Each entry should be returned exactly as written, with no pictures carried over.

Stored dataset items
- - - -
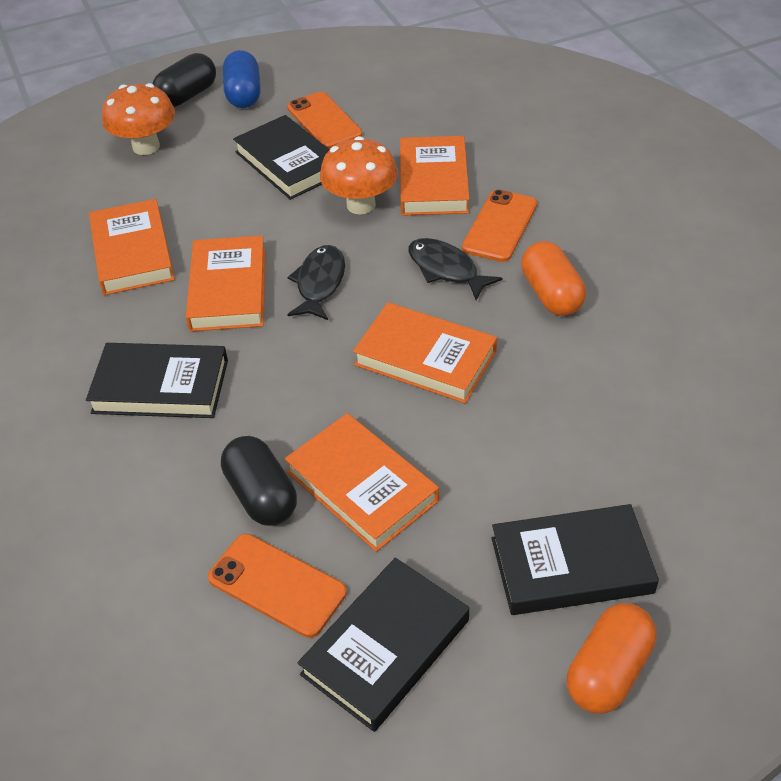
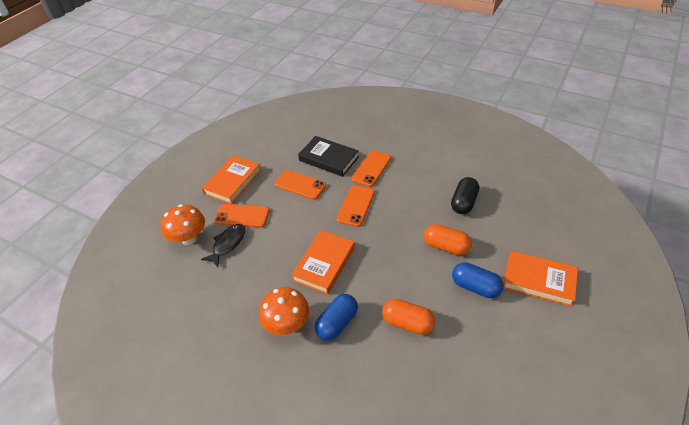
black book: 4 -> 1
black capsule: 2 -> 1
black fish: 2 -> 1
blue capsule: 1 -> 2
orange book: 5 -> 3
orange phone: 3 -> 4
- - - -
## Expected answer
black book: 4 -> 1
black capsule: 2 -> 1
black fish: 2 -> 1
blue capsule: 1 -> 2
orange book: 5 -> 3
orange phone: 3 -> 4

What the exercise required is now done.